(Building instance correspondences)
▼

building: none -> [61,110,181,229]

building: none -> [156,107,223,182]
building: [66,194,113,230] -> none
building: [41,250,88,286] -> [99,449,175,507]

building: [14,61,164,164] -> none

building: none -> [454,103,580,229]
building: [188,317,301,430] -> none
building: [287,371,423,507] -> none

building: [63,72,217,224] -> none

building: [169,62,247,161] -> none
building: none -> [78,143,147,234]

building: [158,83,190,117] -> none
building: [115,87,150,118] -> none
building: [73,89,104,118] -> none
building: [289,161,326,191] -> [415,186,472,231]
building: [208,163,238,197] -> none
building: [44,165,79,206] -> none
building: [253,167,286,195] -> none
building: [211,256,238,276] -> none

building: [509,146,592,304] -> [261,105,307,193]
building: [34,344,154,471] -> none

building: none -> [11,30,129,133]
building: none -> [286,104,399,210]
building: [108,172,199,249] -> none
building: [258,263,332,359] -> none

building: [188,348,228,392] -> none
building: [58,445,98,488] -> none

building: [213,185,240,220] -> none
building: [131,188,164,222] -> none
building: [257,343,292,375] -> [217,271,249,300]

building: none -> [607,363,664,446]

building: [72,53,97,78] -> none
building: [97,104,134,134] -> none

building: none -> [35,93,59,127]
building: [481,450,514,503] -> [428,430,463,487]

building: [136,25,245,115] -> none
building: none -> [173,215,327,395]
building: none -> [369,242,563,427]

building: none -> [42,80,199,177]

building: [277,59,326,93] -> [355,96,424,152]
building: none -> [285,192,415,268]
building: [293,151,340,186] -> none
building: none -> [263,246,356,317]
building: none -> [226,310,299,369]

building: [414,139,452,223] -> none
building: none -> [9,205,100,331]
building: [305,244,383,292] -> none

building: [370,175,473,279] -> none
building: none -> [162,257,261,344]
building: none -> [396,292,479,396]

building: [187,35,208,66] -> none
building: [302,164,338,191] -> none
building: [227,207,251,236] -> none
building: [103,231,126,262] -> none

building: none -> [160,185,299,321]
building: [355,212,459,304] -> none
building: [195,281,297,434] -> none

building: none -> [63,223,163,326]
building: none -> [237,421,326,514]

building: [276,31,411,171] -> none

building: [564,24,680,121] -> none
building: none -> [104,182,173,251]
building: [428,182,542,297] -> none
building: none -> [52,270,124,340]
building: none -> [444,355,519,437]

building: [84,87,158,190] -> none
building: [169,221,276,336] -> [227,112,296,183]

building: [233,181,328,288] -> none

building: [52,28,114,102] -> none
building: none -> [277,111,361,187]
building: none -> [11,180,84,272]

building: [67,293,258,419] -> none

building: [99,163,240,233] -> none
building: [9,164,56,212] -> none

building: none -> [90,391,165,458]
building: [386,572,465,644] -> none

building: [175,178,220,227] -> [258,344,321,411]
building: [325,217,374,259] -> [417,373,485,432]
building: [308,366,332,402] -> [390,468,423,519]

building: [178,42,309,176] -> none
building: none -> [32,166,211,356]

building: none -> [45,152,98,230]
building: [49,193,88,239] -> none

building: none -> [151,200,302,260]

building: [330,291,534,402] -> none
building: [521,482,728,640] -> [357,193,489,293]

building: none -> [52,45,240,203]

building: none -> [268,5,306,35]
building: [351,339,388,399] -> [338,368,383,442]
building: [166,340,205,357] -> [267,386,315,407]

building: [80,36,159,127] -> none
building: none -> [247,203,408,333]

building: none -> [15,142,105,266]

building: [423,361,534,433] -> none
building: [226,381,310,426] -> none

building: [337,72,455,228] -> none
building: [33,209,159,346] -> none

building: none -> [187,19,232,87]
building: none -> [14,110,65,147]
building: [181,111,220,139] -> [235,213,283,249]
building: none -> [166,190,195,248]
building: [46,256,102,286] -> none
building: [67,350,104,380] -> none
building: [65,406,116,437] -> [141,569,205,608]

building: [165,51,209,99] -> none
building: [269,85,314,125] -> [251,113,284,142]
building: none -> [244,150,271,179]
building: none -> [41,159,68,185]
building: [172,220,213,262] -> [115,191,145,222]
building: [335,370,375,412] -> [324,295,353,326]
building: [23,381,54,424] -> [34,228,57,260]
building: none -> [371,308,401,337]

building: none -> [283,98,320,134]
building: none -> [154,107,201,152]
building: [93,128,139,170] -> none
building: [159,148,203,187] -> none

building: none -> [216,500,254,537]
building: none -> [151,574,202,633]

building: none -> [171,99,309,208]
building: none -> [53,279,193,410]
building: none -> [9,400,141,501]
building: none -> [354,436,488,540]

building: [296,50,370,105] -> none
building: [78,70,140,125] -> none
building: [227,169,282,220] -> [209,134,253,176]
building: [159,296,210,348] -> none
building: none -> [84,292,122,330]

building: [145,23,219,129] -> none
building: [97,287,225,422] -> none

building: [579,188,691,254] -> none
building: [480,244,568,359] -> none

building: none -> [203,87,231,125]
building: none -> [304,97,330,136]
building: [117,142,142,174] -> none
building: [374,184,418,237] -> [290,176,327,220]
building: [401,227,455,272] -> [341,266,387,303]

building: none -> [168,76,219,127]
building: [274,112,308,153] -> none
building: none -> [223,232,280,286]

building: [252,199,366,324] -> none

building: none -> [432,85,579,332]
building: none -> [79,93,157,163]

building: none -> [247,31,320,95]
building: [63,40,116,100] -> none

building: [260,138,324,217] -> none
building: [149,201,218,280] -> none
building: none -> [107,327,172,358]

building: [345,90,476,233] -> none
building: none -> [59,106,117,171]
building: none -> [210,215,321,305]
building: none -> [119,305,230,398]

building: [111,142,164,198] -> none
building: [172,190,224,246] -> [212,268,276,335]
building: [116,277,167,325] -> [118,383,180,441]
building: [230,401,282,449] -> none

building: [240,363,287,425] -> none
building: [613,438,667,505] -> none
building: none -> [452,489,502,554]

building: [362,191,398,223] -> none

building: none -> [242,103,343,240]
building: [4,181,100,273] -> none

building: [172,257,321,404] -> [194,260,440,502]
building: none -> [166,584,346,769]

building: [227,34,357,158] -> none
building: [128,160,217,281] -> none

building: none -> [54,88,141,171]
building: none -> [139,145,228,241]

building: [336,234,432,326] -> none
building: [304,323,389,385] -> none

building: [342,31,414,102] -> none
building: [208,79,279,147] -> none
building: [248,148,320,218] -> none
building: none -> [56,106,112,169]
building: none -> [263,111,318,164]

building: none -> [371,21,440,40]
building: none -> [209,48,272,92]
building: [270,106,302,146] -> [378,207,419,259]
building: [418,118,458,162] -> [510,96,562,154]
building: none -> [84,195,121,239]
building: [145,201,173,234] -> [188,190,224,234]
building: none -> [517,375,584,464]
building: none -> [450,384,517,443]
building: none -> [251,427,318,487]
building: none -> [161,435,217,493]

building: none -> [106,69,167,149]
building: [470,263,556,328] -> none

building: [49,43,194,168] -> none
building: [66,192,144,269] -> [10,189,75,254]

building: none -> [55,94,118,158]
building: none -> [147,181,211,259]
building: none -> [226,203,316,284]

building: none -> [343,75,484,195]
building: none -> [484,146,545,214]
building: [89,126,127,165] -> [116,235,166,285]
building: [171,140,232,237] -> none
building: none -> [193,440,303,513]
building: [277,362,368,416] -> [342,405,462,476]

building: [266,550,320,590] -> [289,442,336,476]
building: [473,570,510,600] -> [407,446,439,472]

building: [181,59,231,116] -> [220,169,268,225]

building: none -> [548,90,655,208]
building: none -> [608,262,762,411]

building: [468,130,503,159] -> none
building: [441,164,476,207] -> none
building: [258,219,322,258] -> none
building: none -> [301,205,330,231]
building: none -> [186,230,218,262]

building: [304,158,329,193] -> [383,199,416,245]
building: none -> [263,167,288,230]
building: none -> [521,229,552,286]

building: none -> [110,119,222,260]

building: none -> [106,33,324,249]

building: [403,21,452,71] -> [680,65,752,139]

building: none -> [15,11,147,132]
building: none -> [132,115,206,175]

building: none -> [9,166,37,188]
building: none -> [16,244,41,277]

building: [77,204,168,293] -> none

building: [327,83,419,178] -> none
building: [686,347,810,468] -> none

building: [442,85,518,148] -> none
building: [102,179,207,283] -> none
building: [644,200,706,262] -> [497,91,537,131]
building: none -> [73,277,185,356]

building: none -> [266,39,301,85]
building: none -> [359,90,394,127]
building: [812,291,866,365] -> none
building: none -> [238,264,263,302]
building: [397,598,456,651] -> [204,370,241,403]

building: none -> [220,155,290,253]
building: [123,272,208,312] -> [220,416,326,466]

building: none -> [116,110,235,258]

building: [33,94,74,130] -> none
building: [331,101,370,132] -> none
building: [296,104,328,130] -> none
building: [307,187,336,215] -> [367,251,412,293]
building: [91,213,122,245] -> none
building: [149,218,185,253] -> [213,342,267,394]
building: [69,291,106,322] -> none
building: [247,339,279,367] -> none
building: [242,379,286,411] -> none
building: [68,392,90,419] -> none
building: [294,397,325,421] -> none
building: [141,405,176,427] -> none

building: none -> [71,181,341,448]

▲

In the data above, start at the line that has "building: [287,371,423,507] -> none", stop after the line that has "building: [72,53,97,78] -> none", and print every line in between exactly as it stands.

* _Answer box_:
building: [287,371,423,507] -> none

building: [63,72,217,224] -> none

building: [169,62,247,161] -> none
building: none -> [78,143,147,234]

building: [158,83,190,117] -> none
building: [115,87,150,118] -> none
building: [73,89,104,118] -> none
building: [289,161,326,191] -> [415,186,472,231]
building: [208,163,238,197] -> none
building: [44,165,79,206] -> none
building: [253,167,286,195] -> none
building: [211,256,238,276] -> none

building: [509,146,592,304] -> [261,105,307,193]
building: [34,344,154,471] -> none

building: none -> [11,30,129,133]
building: none -> [286,104,399,210]
building: [108,172,199,249] -> none
building: [258,263,332,359] -> none

building: [188,348,228,392] -> none
building: [58,445,98,488] -> none

building: [213,185,240,220] -> none
building: [131,188,164,222] -> none
building: [257,343,292,375] -> [217,271,249,300]

building: none -> [607,363,664,446]

building: [72,53,97,78] -> none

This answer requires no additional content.